* Required work:
Could you set down the lines from the first line of the entries below through the line with "U25: buffer (in", exactly and with no pictures?

Record excerpts START

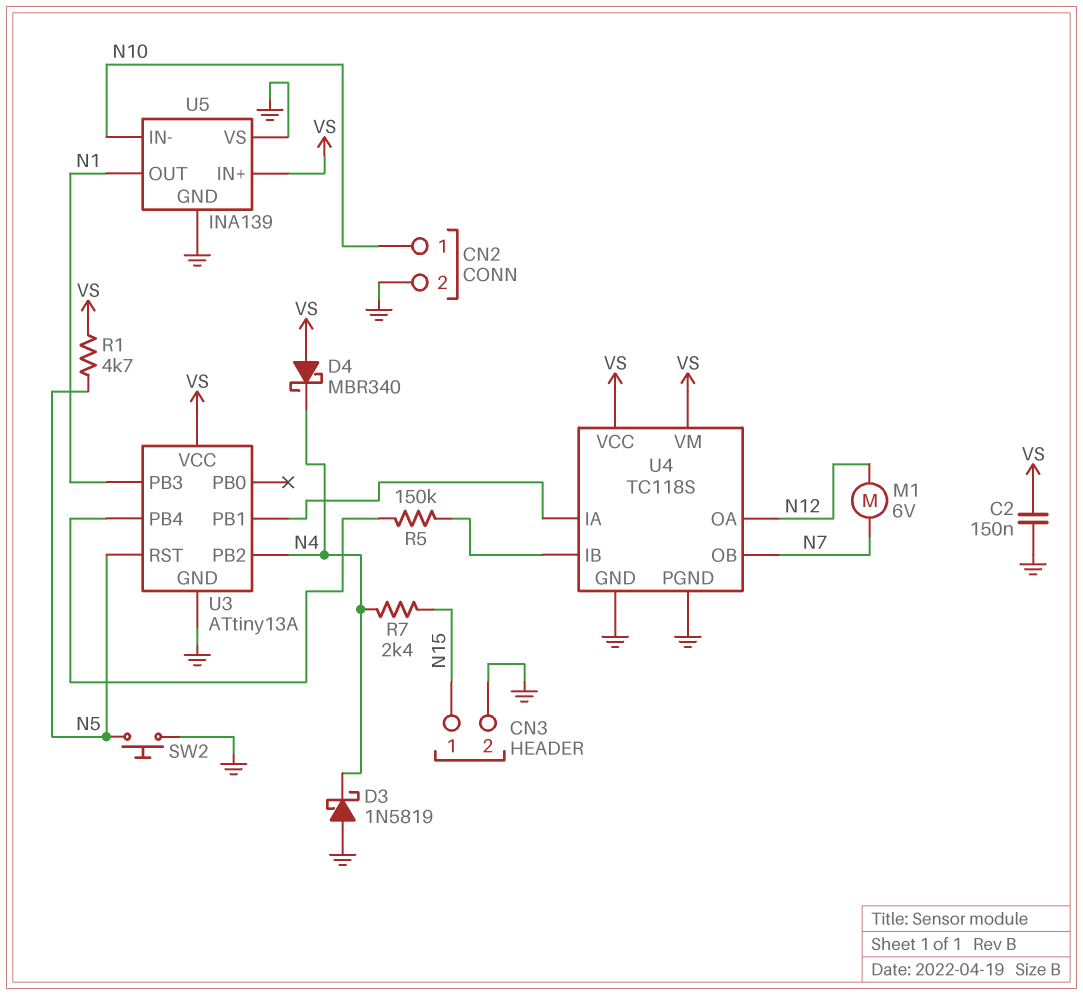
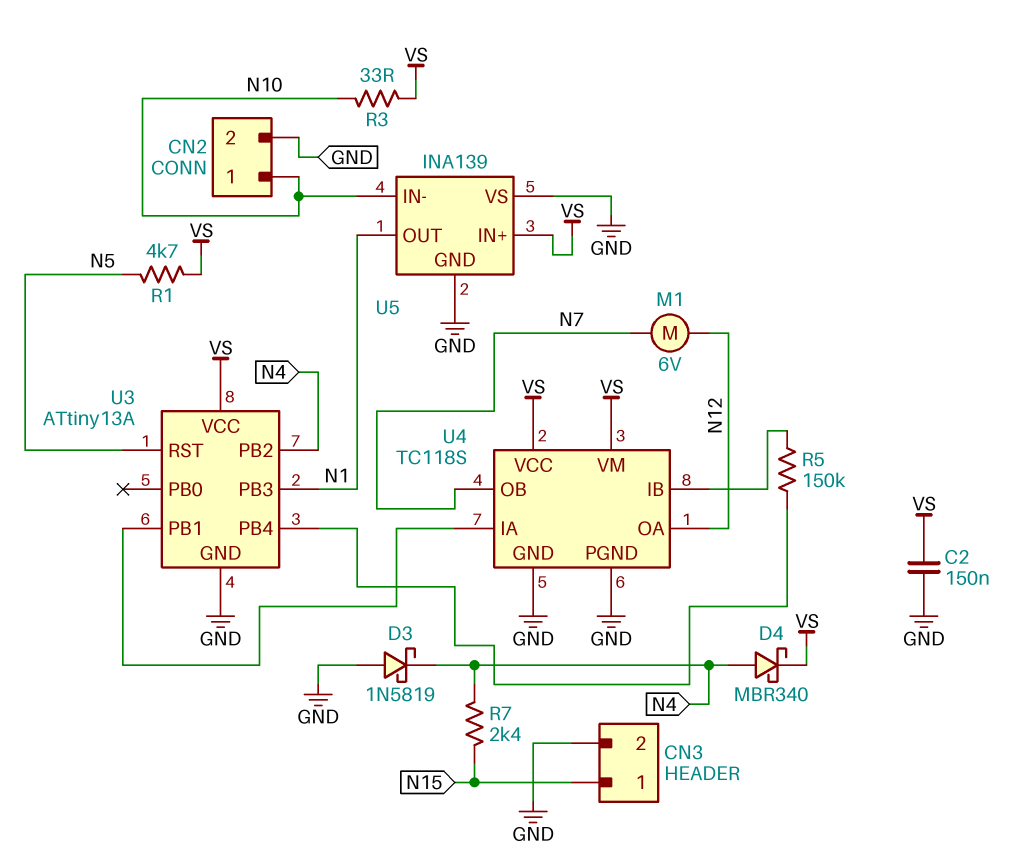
D4: schottky MBR340 (A VS, K N4) -> schottky MBR340 (A N4, K VS)
R3: none -> 33 (N10, VS)
SW2: button (GND, N5) -> none

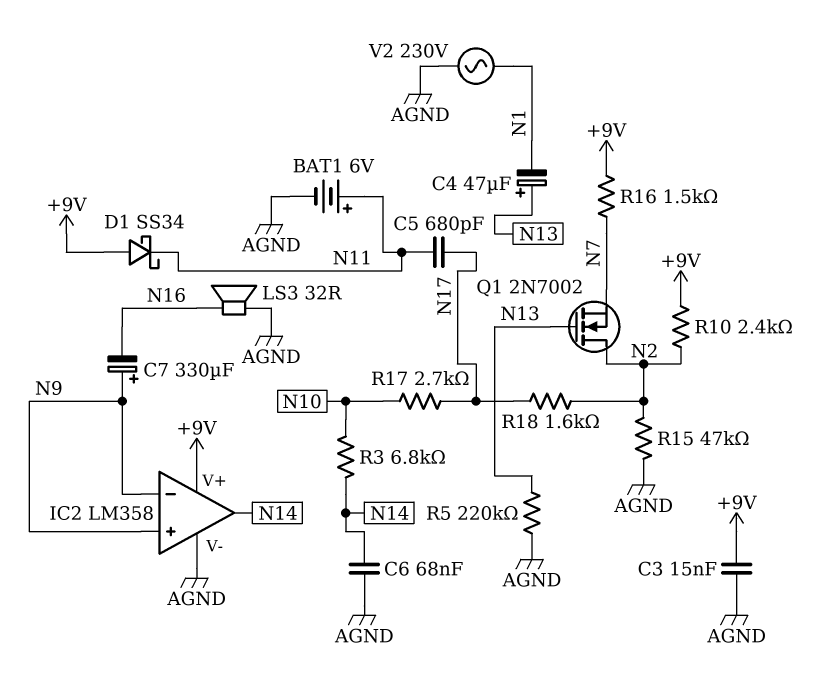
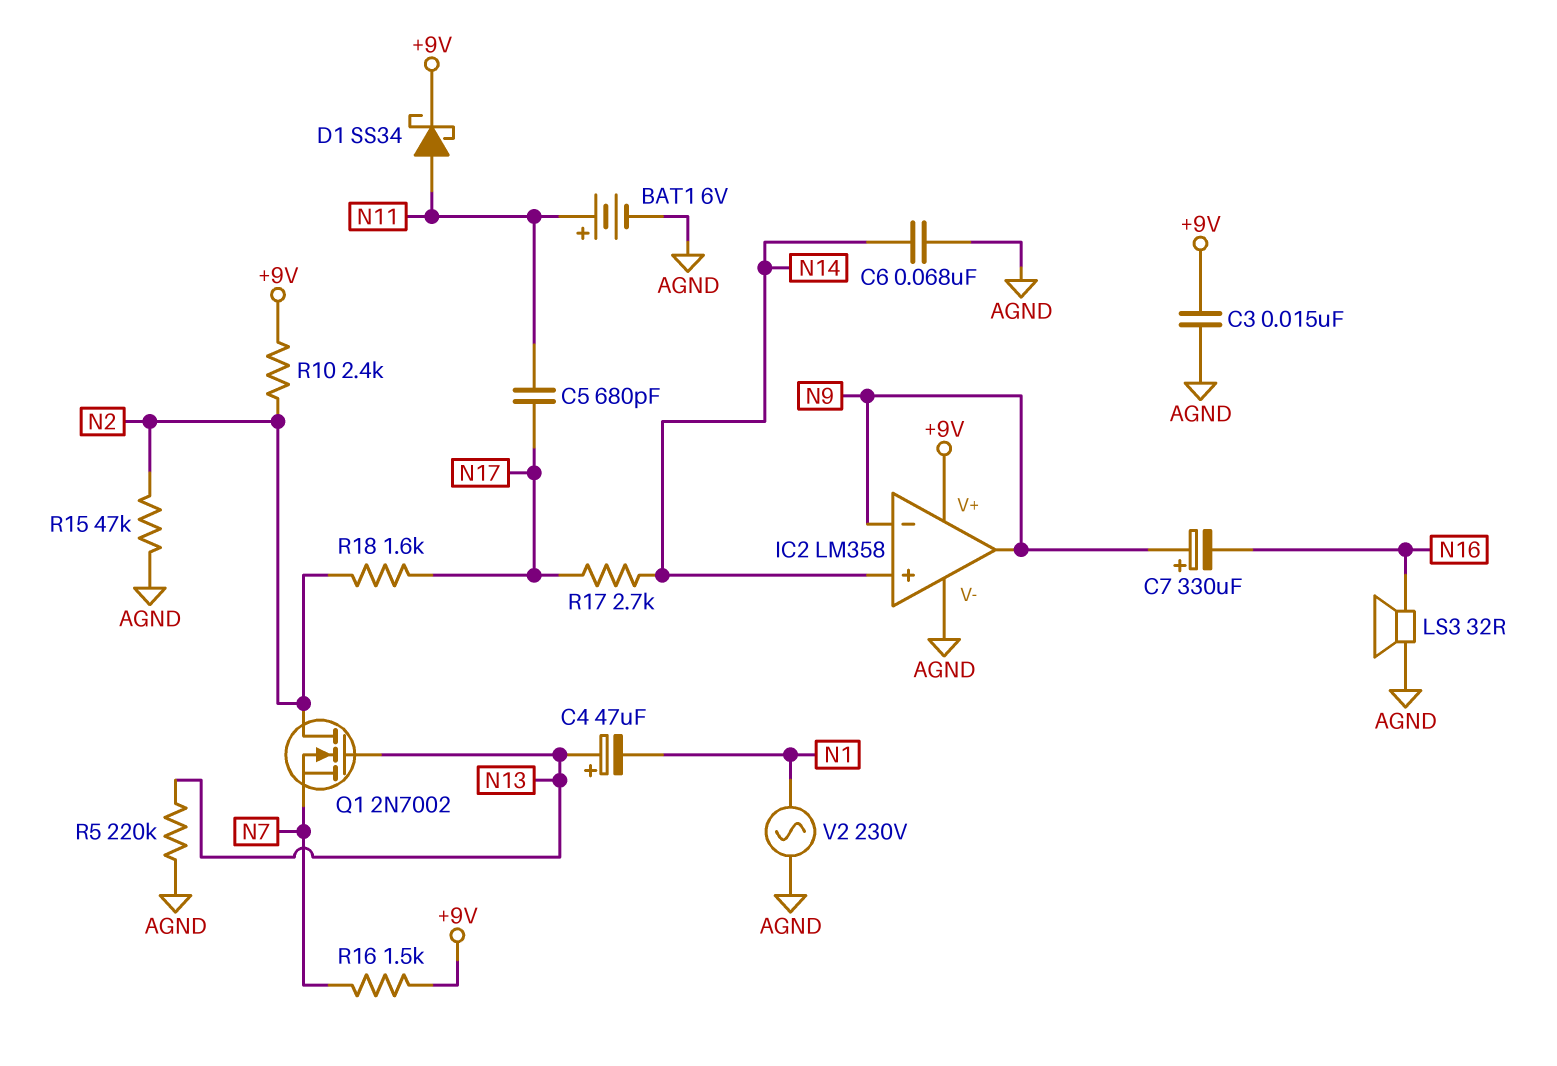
D1: schottky SS34 (A +9V, K N11) -> schottky SS34 (A N11, K +9V)
IC2 pin in+: N9 -> N14
IC2 pin out: N14 -> N9
R3: 6.8k (N10, N14) -> none
R17: 2.7k (N10, N17) -> 2.7k (N14, N17)

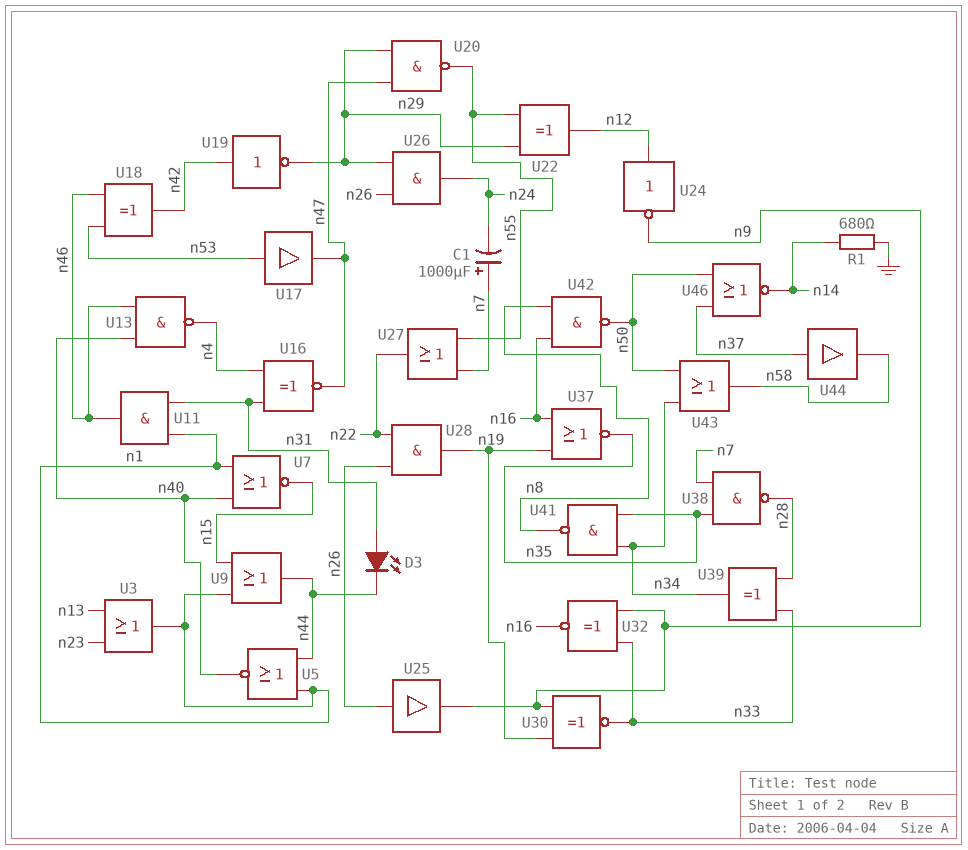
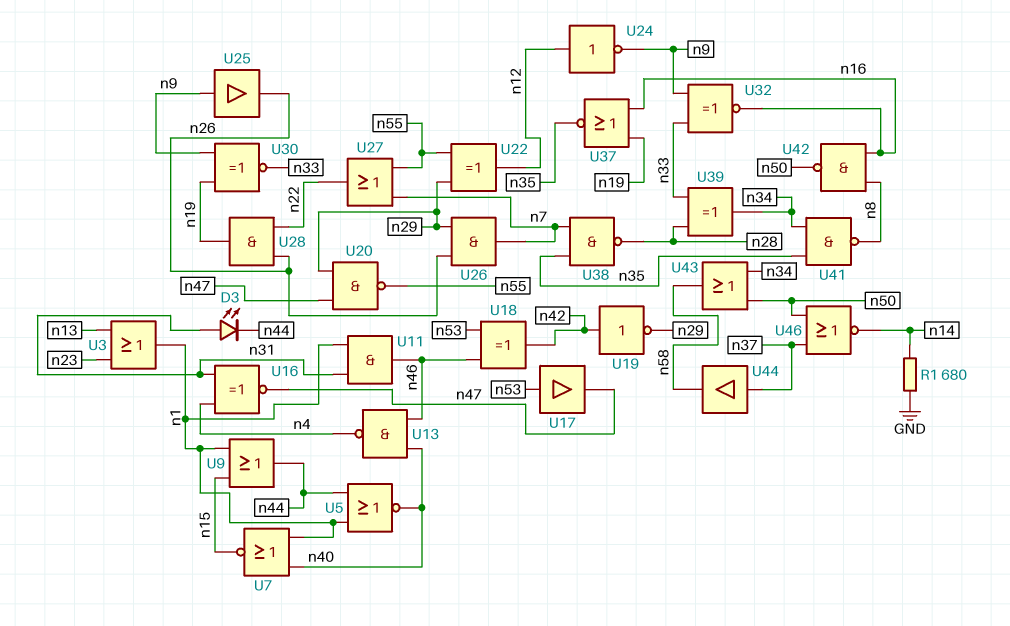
C1: 1000uF (plus n7, minus n24) -> none
U25: buffer (in n26, out n9) -> buffer (in n9, out n26)
U26: AND (in n26, in n29, out n24) -> AND (in n26, in n29, out n7)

Record excerpts END

* Exercise solution:
D4: schottky MBR340 (A VS, K N4) -> schottky MBR340 (A N4, K VS)
R3: none -> 33 (N10, VS)
SW2: button (GND, N5) -> none

D1: schottky SS34 (A +9V, K N11) -> schottky SS34 (A N11, K +9V)
IC2 pin in+: N9 -> N14
IC2 pin out: N14 -> N9
R3: 6.8k (N10, N14) -> none
R17: 2.7k (N10, N17) -> 2.7k (N14, N17)

C1: 1000uF (plus n7, minus n24) -> none
U25: buffer (in n26, out n9) -> buffer (in n9, out n26)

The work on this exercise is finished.